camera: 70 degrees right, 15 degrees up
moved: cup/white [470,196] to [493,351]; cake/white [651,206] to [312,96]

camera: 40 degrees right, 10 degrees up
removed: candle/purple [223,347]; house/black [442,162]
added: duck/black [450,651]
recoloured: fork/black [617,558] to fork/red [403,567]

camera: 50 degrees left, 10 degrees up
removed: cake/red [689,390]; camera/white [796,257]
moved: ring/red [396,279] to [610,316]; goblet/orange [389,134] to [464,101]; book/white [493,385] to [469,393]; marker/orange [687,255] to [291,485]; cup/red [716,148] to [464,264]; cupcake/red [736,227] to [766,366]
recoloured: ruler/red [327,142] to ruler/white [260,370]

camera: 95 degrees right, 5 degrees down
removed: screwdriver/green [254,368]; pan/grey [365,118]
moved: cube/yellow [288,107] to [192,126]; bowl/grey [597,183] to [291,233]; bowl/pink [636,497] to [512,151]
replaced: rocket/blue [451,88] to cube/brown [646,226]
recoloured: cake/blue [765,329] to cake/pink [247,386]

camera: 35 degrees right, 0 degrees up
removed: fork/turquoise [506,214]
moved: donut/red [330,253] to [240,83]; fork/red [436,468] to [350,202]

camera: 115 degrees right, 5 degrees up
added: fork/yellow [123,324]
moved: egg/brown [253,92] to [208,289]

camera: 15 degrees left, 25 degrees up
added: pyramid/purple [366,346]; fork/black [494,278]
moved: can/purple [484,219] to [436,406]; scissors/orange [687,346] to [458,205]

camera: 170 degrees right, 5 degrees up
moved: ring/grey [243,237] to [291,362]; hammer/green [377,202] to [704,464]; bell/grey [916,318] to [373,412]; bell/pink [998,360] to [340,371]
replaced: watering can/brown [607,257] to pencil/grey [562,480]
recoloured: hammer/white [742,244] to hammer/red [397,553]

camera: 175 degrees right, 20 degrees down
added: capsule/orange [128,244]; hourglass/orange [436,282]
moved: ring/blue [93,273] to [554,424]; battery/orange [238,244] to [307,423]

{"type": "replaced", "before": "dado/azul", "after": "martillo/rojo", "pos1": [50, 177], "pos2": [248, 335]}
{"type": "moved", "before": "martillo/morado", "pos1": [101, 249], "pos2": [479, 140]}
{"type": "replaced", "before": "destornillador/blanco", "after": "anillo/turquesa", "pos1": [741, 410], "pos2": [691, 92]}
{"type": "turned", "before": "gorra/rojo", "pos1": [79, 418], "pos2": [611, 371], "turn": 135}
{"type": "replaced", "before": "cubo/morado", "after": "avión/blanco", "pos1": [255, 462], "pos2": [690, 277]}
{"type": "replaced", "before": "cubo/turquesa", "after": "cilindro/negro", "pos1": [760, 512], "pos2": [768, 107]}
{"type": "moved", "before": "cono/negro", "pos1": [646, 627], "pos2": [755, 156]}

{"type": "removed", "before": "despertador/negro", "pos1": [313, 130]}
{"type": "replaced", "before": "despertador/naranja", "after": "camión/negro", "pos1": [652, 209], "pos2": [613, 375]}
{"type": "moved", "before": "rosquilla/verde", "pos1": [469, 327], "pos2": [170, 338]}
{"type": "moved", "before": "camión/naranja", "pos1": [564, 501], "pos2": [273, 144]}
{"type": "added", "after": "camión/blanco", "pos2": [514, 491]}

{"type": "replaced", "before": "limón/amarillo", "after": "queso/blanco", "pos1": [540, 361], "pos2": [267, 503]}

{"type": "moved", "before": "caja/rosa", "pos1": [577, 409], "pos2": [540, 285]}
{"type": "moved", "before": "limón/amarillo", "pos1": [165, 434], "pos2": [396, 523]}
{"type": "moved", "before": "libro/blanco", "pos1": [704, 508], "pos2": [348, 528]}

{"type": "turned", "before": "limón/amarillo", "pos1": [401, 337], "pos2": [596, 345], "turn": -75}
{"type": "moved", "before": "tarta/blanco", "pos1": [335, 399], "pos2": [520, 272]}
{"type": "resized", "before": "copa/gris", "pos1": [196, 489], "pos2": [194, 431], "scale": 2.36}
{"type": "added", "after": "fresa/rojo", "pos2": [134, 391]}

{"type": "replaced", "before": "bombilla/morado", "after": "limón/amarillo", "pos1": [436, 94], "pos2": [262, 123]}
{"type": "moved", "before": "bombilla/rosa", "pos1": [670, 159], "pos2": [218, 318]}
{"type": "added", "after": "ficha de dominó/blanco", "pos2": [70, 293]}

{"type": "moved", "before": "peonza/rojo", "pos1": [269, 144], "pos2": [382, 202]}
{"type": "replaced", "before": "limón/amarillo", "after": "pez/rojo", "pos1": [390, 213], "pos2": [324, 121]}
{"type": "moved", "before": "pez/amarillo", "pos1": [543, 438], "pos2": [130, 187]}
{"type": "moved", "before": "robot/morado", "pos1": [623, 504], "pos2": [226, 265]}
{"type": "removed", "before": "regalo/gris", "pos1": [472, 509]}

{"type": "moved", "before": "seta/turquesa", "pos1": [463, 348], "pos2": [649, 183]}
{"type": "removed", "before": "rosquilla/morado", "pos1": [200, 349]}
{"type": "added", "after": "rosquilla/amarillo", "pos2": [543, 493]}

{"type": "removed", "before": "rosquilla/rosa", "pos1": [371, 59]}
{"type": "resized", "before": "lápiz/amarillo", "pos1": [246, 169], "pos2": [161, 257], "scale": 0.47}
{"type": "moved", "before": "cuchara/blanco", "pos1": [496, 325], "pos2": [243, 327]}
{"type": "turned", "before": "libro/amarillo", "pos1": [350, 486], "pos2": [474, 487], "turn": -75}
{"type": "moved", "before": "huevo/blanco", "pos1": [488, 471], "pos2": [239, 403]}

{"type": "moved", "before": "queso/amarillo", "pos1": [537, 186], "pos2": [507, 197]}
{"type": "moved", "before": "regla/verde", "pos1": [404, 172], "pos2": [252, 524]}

- _EXERCISE GOAL_: Lines containing the word "cubo": copy every one of them from the records above.

- _ANSWER BOX_:
{"type": "replaced", "before": "cubo/morado", "after": "avión/blanco", "pos1": [255, 462], "pos2": [690, 277]}
{"type": "replaced", "before": "cubo/turquesa", "after": "cilindro/negro", "pos1": [760, 512], "pos2": [768, 107]}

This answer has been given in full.